EXTRACTED MATERIAL:
========
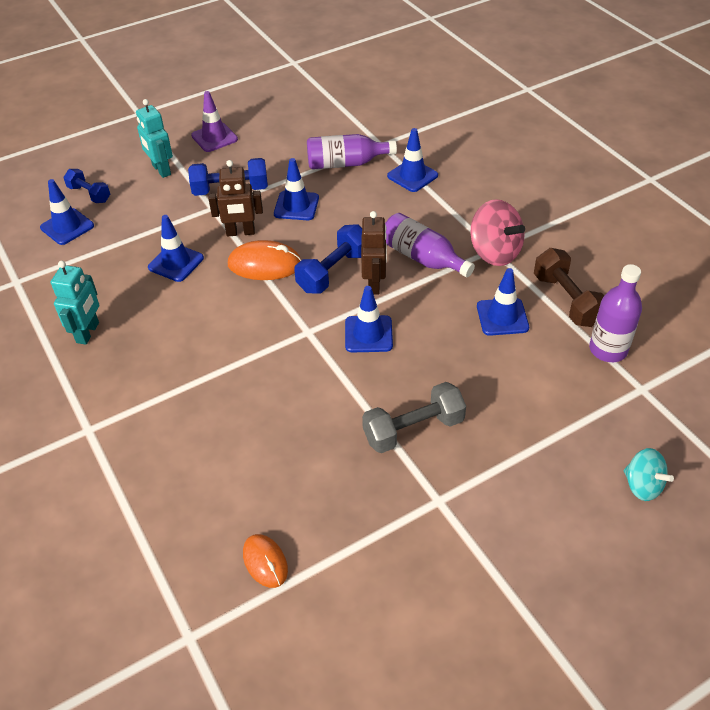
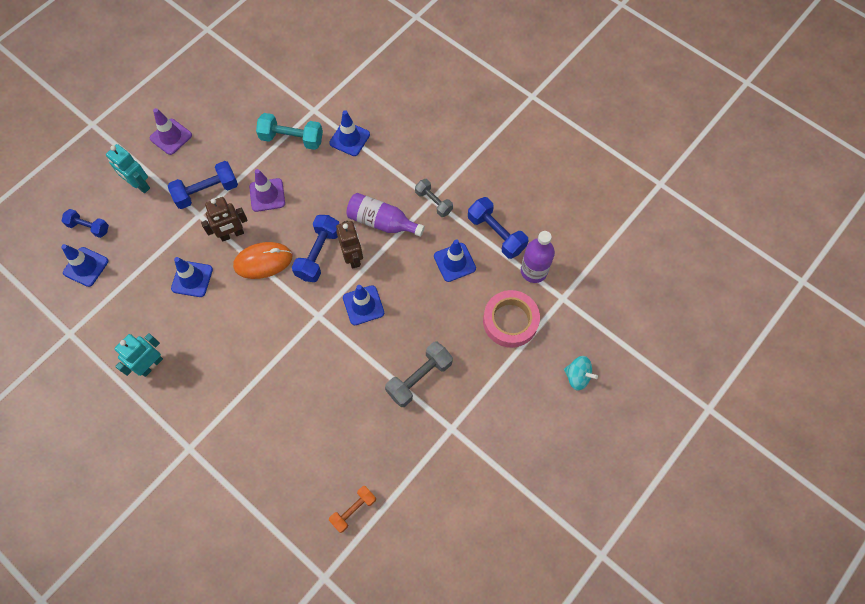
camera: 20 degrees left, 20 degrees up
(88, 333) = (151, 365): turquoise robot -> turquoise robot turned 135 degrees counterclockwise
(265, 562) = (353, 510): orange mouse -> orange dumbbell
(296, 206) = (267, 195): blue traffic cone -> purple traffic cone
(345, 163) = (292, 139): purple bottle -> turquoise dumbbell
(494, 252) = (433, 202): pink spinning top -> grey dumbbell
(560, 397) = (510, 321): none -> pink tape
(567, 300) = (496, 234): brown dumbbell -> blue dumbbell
========
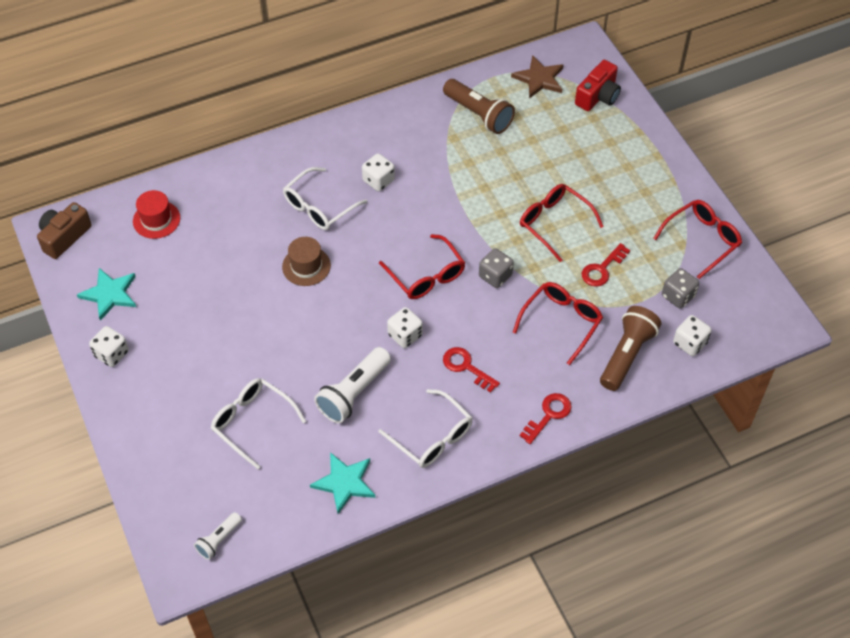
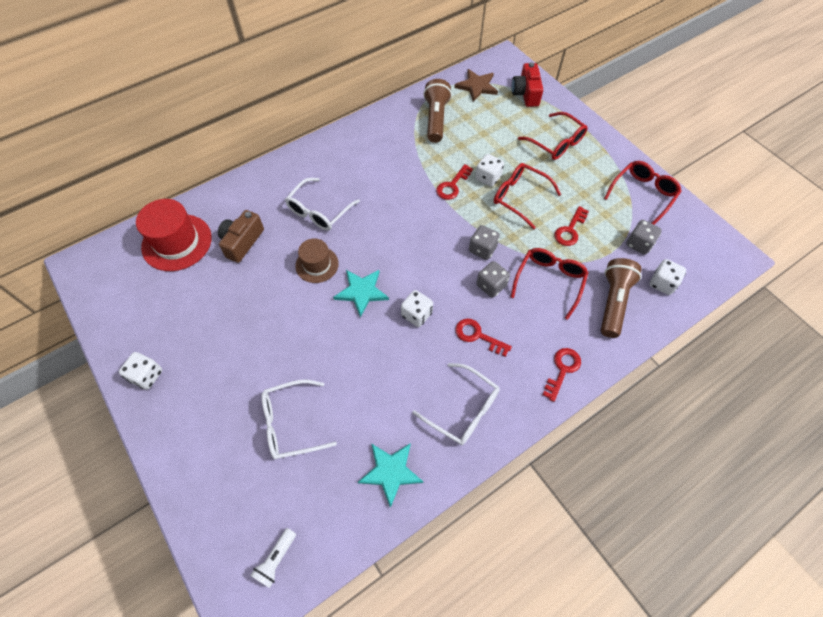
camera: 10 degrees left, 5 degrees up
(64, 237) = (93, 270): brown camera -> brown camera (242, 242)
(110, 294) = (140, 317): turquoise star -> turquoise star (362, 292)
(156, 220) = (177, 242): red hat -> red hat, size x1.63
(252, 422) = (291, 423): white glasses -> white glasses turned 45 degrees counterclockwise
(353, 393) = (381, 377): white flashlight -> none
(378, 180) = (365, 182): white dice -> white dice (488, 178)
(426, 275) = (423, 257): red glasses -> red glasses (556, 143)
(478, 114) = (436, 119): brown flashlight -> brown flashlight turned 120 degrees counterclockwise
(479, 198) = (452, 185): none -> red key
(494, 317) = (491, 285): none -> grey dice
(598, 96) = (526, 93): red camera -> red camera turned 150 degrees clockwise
========
WORK TO COMPLETE:
Once you reach the line with "(479, 198) = (452, 185): none -> red key" in the data above, copy it and every line after it exactly, up to and including the line with "(598, 96) = (526, 93): red".

EXERCISE ANSWER:
(479, 198) = (452, 185): none -> red key
(494, 317) = (491, 285): none -> grey dice
(598, 96) = (526, 93): red camera -> red camera turned 150 degrees clockwise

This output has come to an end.